▶ _Scene images with change listings_
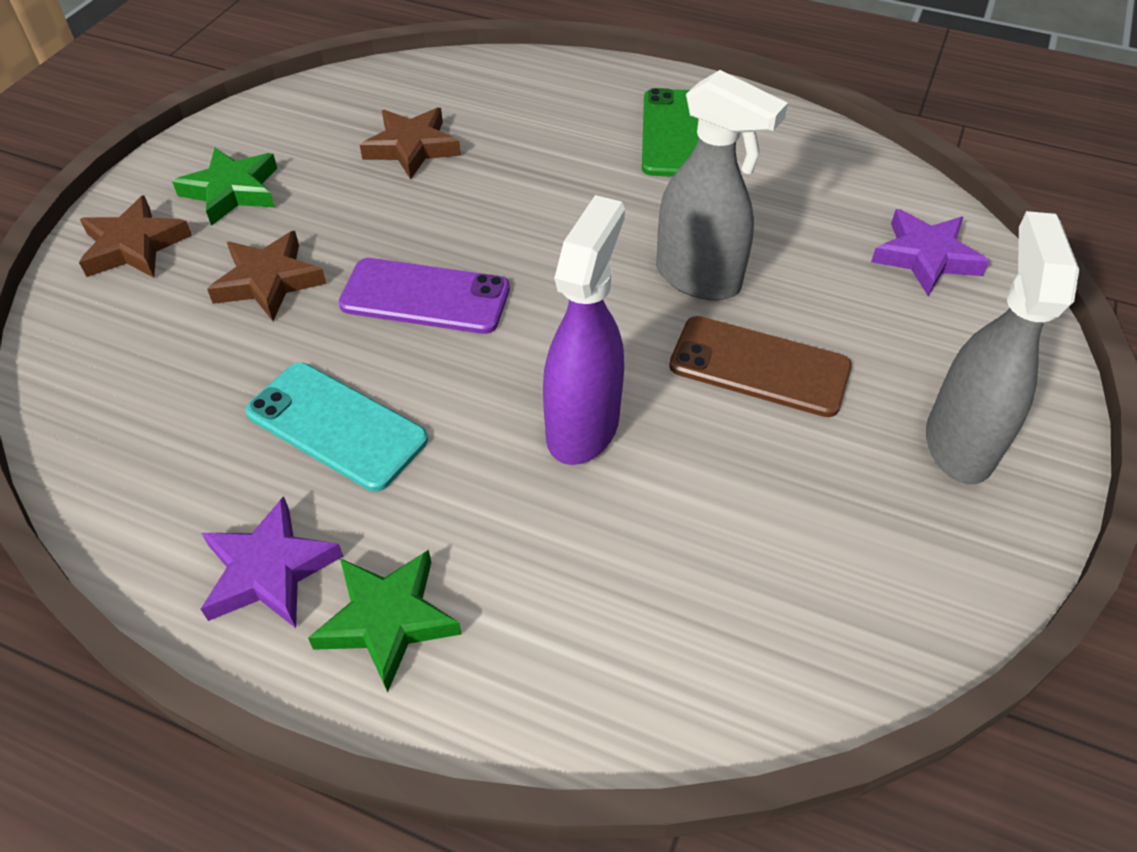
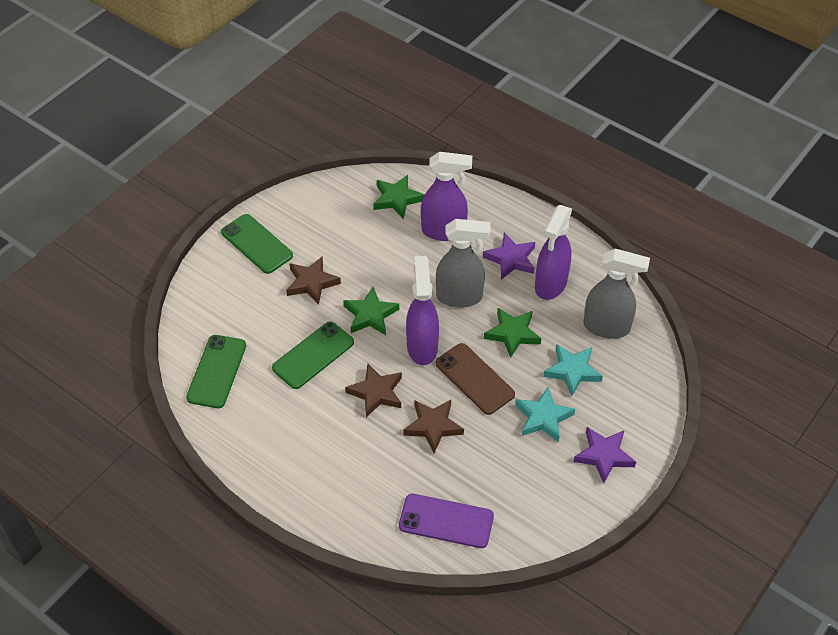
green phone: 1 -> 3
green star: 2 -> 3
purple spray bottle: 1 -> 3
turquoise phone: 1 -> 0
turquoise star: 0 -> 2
---
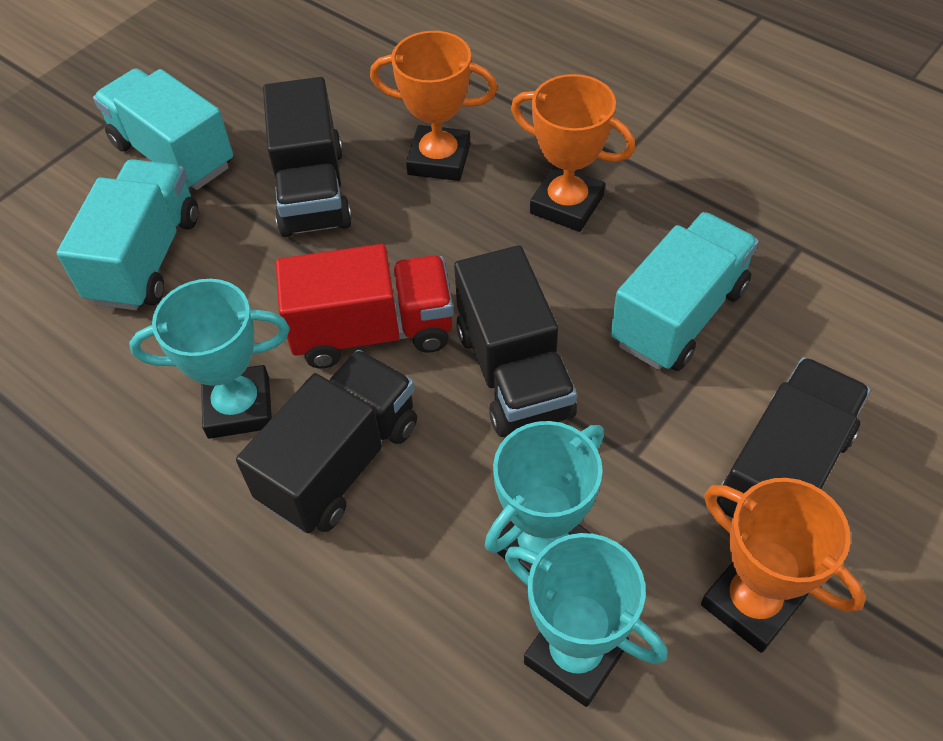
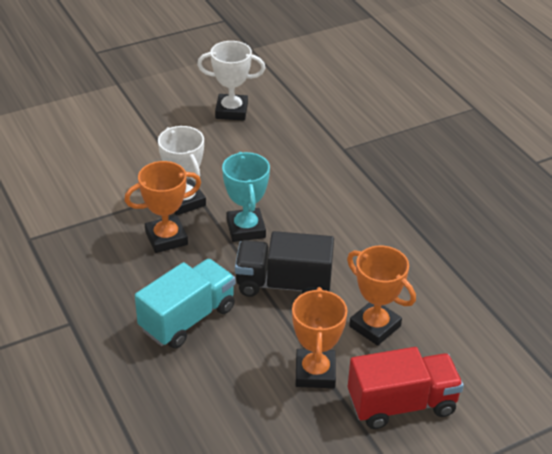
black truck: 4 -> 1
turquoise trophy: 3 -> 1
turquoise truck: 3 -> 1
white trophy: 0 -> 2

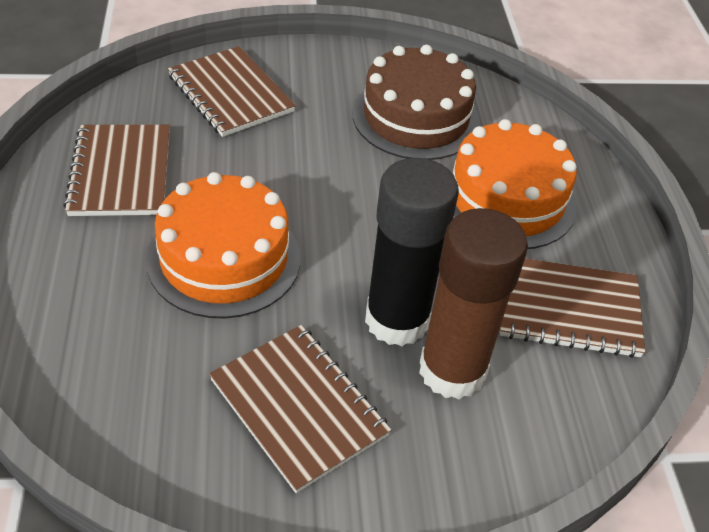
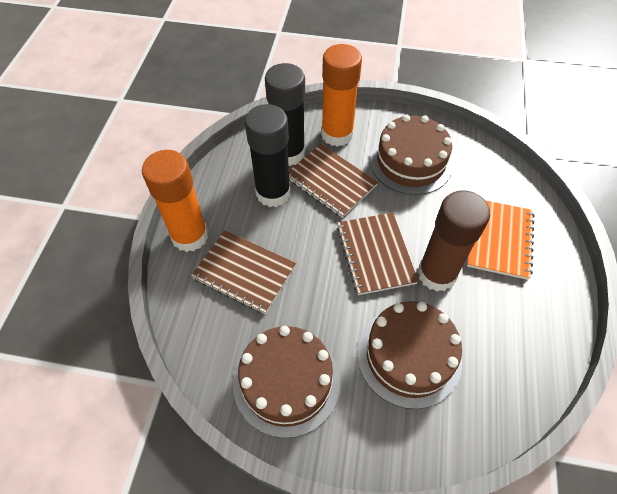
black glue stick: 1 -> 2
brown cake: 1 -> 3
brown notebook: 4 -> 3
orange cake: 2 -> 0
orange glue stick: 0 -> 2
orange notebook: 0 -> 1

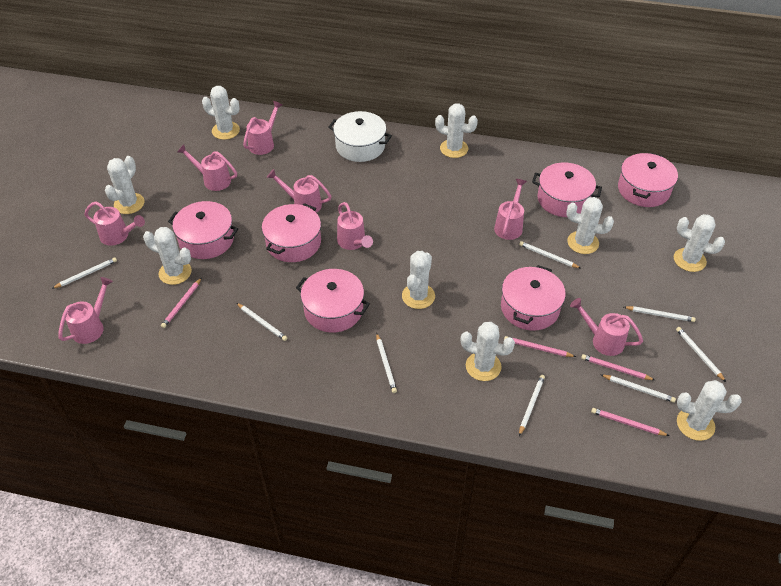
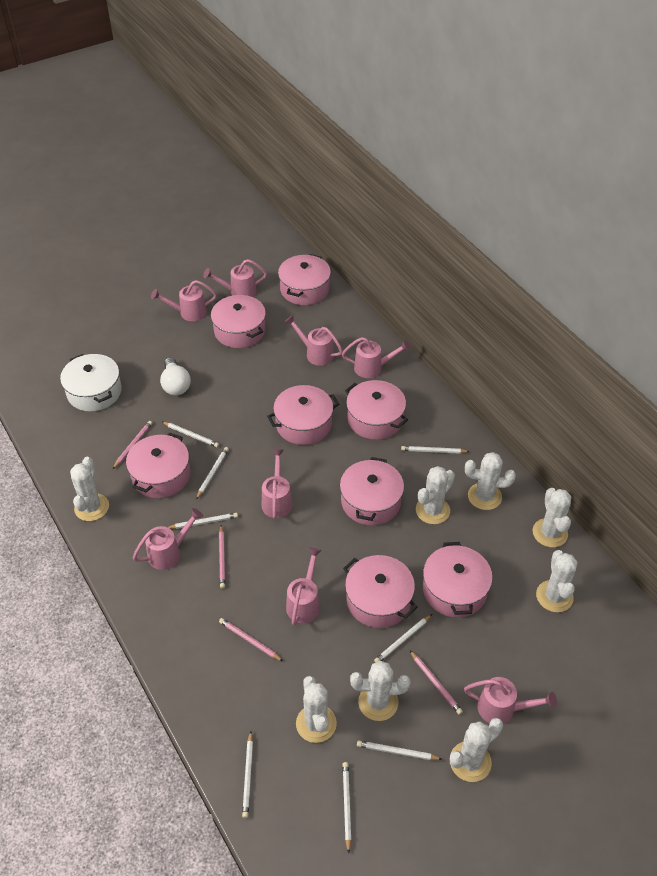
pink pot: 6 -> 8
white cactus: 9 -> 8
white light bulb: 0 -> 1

▶ _Problem description_
The lines holding the word "notebook" are the answer. Find them in the entries and copy them.

▶ _Response below_
brown notebook: 4 -> 3
orange notebook: 0 -> 1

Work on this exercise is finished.